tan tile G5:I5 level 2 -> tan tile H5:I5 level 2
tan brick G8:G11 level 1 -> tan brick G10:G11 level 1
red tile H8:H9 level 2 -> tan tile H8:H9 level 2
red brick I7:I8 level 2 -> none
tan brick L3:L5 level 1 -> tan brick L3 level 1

# # #

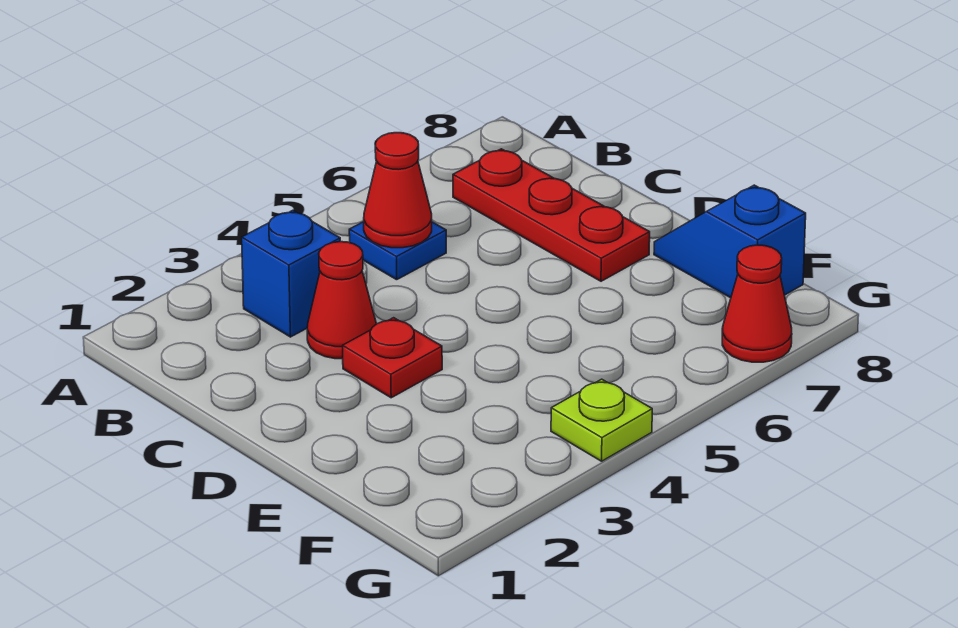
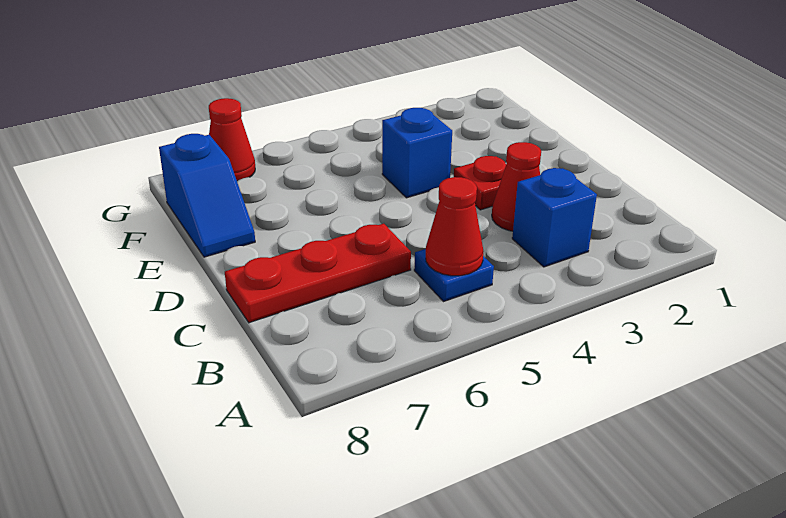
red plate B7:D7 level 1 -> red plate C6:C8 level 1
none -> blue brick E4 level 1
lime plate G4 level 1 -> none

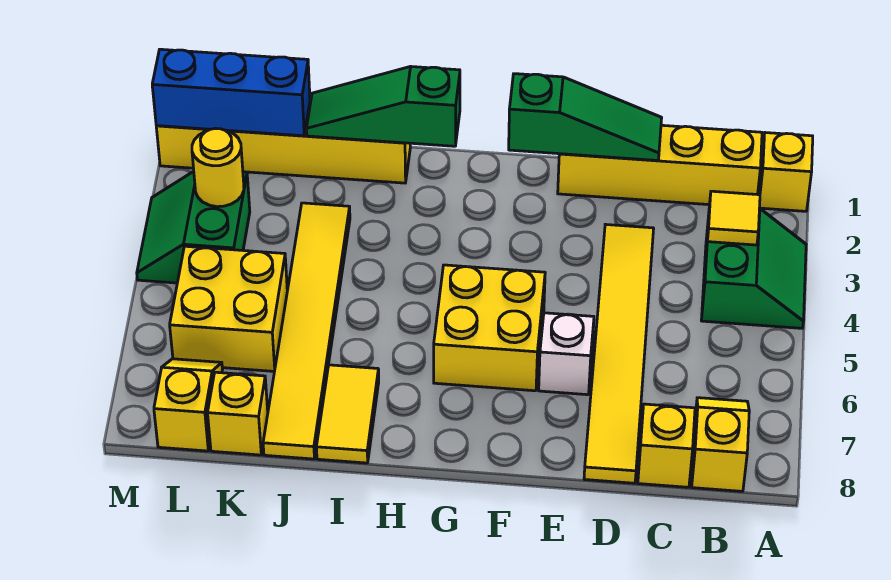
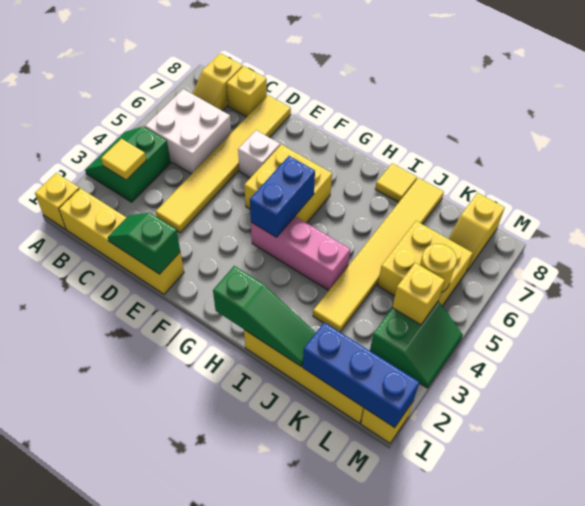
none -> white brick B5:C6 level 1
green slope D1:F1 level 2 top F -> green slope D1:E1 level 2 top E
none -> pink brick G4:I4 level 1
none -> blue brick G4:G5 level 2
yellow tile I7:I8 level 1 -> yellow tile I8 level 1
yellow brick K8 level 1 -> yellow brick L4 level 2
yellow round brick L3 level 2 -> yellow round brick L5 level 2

# # #

#### [Task to complete]
Could you return exactly the lines above from the line with "tan tile G5:I5" to the line with "tan brick L3:L5", both included, and nothing else?

#### [Result of this exercise]
tan tile G5:I5 level 2 -> tan tile H5:I5 level 2
tan brick G8:G11 level 1 -> tan brick G10:G11 level 1
red tile H8:H9 level 2 -> tan tile H8:H9 level 2
red brick I7:I8 level 2 -> none
tan brick L3:L5 level 1 -> tan brick L3 level 1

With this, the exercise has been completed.